> TASK BRIEF
Write out exactly what each line says, starting with the first line below and ending on the one with "grey brick H4:H5".

> PROVIDED ENTRIES
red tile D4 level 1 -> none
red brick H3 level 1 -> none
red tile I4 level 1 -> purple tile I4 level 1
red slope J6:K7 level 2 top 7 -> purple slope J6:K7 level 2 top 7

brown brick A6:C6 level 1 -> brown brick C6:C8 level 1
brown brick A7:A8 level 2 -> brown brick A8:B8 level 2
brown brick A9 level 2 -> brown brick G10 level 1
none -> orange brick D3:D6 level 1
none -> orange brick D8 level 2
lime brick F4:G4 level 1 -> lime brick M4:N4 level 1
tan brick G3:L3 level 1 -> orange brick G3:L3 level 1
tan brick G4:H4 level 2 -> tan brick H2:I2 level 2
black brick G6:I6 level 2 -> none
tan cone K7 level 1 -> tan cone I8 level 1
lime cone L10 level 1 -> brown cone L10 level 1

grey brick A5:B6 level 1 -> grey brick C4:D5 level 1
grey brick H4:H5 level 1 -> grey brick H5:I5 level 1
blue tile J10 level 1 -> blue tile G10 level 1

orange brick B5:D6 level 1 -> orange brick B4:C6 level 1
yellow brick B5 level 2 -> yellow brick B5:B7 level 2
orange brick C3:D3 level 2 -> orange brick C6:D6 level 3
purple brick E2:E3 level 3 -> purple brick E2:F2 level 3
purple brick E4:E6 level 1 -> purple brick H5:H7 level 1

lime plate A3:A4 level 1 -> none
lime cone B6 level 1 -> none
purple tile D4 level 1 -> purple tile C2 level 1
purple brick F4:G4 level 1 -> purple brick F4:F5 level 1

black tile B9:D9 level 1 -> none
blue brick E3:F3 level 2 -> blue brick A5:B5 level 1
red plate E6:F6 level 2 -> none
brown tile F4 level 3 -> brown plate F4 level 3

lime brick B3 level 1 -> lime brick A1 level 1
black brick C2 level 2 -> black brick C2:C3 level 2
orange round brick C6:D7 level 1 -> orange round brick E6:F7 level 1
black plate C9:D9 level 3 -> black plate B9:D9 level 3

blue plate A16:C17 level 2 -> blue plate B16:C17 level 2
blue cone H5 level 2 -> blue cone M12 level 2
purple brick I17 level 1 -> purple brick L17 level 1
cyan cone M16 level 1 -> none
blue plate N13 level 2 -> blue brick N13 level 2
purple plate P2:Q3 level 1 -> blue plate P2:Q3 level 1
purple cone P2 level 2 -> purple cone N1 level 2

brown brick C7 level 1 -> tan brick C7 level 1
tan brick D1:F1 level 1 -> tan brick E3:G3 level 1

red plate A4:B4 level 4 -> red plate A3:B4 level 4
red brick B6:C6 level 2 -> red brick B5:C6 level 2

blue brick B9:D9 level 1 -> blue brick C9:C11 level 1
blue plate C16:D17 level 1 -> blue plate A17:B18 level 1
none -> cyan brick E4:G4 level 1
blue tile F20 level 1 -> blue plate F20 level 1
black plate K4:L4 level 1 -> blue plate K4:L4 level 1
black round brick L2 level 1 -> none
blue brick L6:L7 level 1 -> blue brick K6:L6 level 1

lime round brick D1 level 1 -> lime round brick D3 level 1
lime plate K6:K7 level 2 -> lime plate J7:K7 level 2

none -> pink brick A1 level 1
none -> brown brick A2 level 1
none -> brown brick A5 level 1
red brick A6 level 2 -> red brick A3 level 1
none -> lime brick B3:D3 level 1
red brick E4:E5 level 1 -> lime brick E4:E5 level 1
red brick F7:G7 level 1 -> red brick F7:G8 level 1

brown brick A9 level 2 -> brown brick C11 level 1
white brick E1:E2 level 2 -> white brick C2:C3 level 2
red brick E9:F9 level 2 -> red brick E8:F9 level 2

> ANSWER
red tile D4 level 1 -> none
red brick H3 level 1 -> none
red tile I4 level 1 -> purple tile I4 level 1
red slope J6:K7 level 2 top 7 -> purple slope J6:K7 level 2 top 7

brown brick A6:C6 level 1 -> brown brick C6:C8 level 1
brown brick A7:A8 level 2 -> brown brick A8:B8 level 2
brown brick A9 level 2 -> brown brick G10 level 1
none -> orange brick D3:D6 level 1
none -> orange brick D8 level 2
lime brick F4:G4 level 1 -> lime brick M4:N4 level 1
tan brick G3:L3 level 1 -> orange brick G3:L3 level 1
tan brick G4:H4 level 2 -> tan brick H2:I2 level 2
black brick G6:I6 level 2 -> none
tan cone K7 level 1 -> tan cone I8 level 1
lime cone L10 level 1 -> brown cone L10 level 1

grey brick A5:B6 level 1 -> grey brick C4:D5 level 1
grey brick H4:H5 level 1 -> grey brick H5:I5 level 1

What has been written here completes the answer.